Word for word, restate the lines of the listing below from the line with "brown star: (339, 548)" through the line with "black semicircle: (108, 308)", and do not include the pictures.

*** Opening Information supplied ***

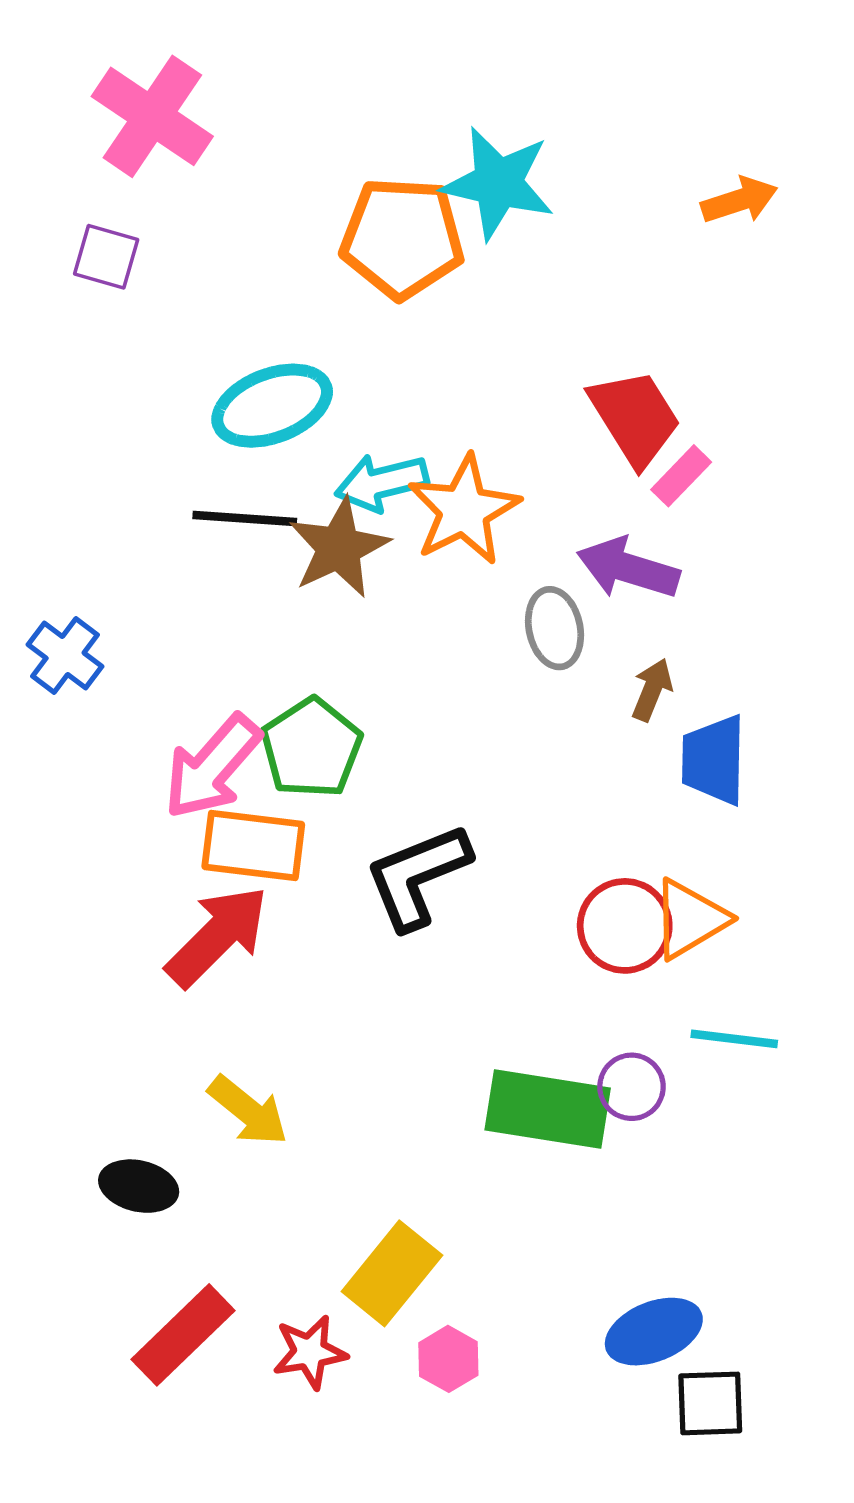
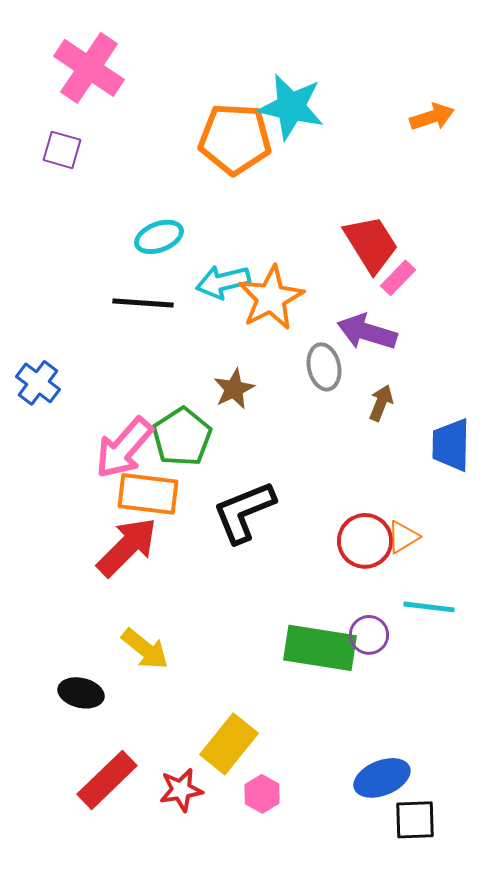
cyan ellipse: (272, 406) -> (159, 237), size x0.7
brown star: (339, 548) -> (234, 389), moved, size x0.7
blue trapezoid: (714, 760) -> (451, 445), moved
orange triangle: (690, 919) -> (403, 537), size x0.7

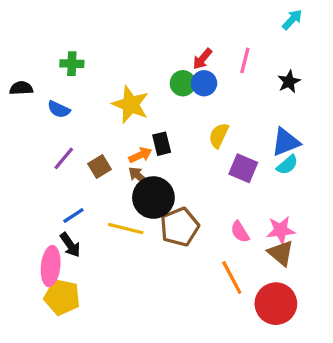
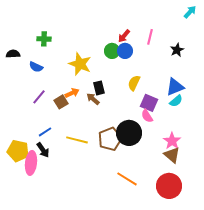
cyan arrow: (292, 20) -> (190, 12), moved
orange arrow: (140, 155) -> (72, 93), moved
brown arrow: (139, 176) -> (93, 99), moved
black circle: (153, 198) -> (129, 133), moved
pink star: (281, 230) -> (172, 141), turned -30
pink semicircle: (240, 232) -> (147, 116), moved
orange line: (232, 278) -> (127, 179), moved, turned -30
yellow pentagon: (62, 297) -> (18, 151), moved

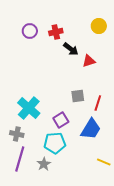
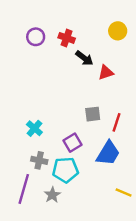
red cross: (56, 32) -> (67, 38), turned 32
cyan cross: (29, 108) -> (34, 128), size x0.6
gray cross: (17, 134) -> (39, 160), moved

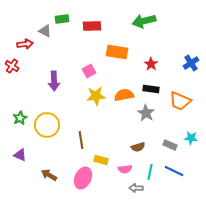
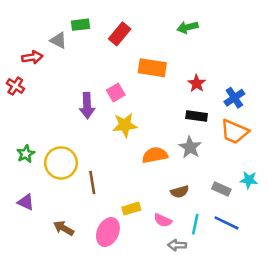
green arrow: (144, 21) -> (187, 27), size x0.7
red rectangle: (92, 26) -> (120, 34), turned -48
blue cross: (191, 63) -> (234, 98), moved
purple arrow: (54, 81) -> (87, 106), moved
orange semicircle: (124, 95) -> (155, 155), moved
brown line: (81, 140) -> (92, 183), moved
yellow rectangle: (101, 160) -> (131, 209), turned -32
pink semicircle: (125, 169) -> (163, 220), turned 32

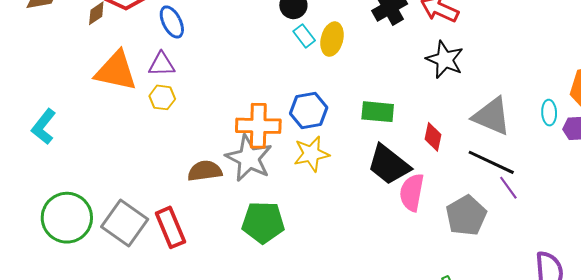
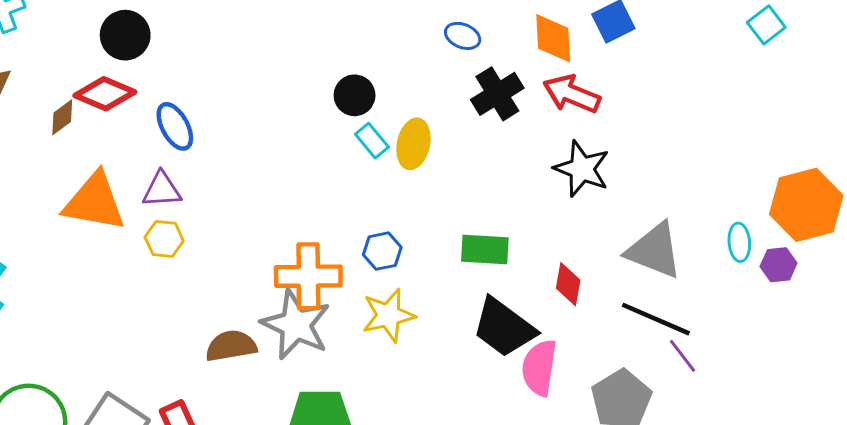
blue hexagon: (309, 110) -> (382, 251), size x0.7

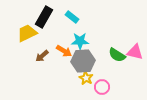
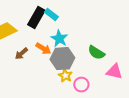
black rectangle: (44, 17) -> (36, 18), moved
cyan star: (80, 41) -> (59, 39), turned 30
pink triangle: (135, 52) -> (114, 72), moved

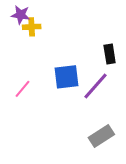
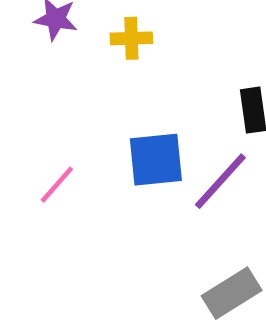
yellow cross: (32, 27) -> (131, 38), moved

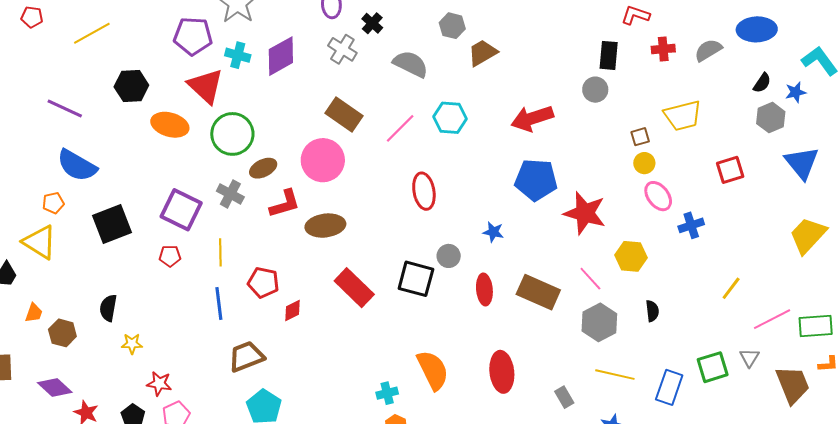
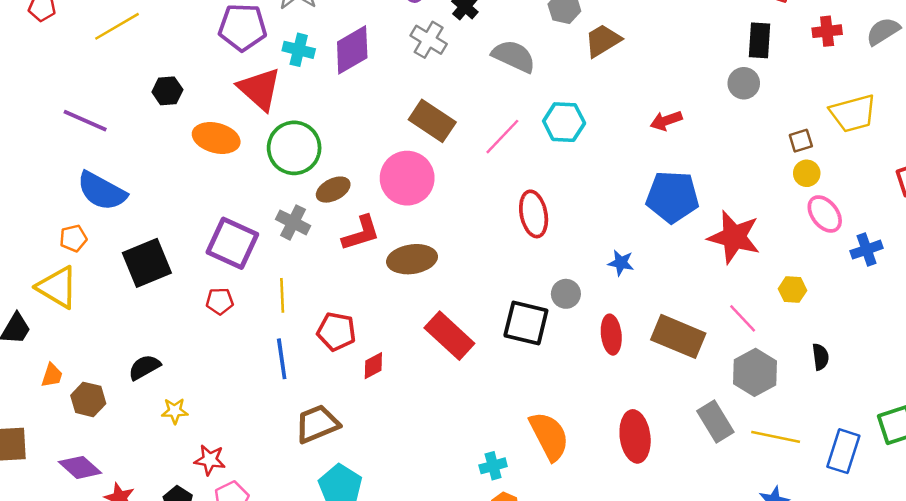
black hexagon: (131, 86) -> (167, 91), size x0.7
red arrow: (532, 118) -> (666, 121), size x0.6
yellow hexagon: (631, 256) -> (793, 290), size x0.7
black semicircle: (108, 308) -> (144, 367), turned 52
gray rectangle: (564, 397) -> (715, 422), moved, size x1.5

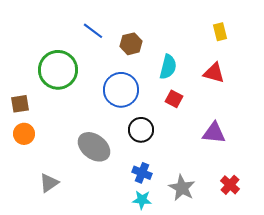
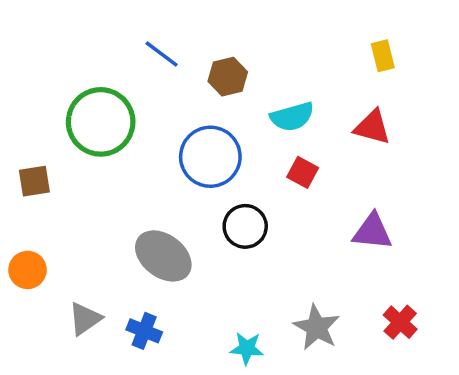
cyan semicircle: (168, 67) -> (292, 117), turned 60
orange circle: (24, 134) -> (27, 270), moved
blue cross: (142, 173) -> (144, 331), moved

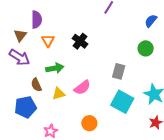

*** Closing Information supplied ***

### Exercise result
brown star: (339, 548) -> (234, 389), moved, size x0.7
blue trapezoid: (714, 760) -> (451, 445), moved
orange triangle: (690, 919) -> (403, 537), size x0.7

cyan arrow: (292, 20) -> (190, 12), moved
orange arrow: (140, 155) -> (72, 93), moved
brown arrow: (139, 176) -> (93, 99), moved
black circle: (153, 198) -> (129, 133), moved
pink star: (281, 230) -> (172, 141), turned -30
pink semicircle: (240, 232) -> (147, 116), moved
orange line: (232, 278) -> (127, 179), moved, turned -30
yellow pentagon: (62, 297) -> (18, 151), moved

red cross: (56, 32) -> (67, 38), turned 32
cyan cross: (29, 108) -> (34, 128), size x0.6
gray cross: (17, 134) -> (39, 160), moved

green arrow: (144, 21) -> (187, 27), size x0.7
red rectangle: (92, 26) -> (120, 34), turned -48
blue cross: (191, 63) -> (234, 98), moved
purple arrow: (54, 81) -> (87, 106), moved
orange semicircle: (124, 95) -> (155, 155), moved
brown line: (81, 140) -> (92, 183), moved
yellow rectangle: (101, 160) -> (131, 209), turned -32
pink semicircle: (125, 169) -> (163, 220), turned 32

blue hexagon: (309, 110) -> (382, 251), size x0.7

black rectangle: (44, 17) -> (36, 18), moved
cyan star: (80, 41) -> (59, 39), turned 30
pink triangle: (135, 52) -> (114, 72), moved

yellow cross: (32, 27) -> (131, 38), moved

black hexagon: (131, 86) -> (167, 91), size x0.7
red arrow: (532, 118) -> (666, 121), size x0.6
yellow hexagon: (631, 256) -> (793, 290), size x0.7
black semicircle: (108, 308) -> (144, 367), turned 52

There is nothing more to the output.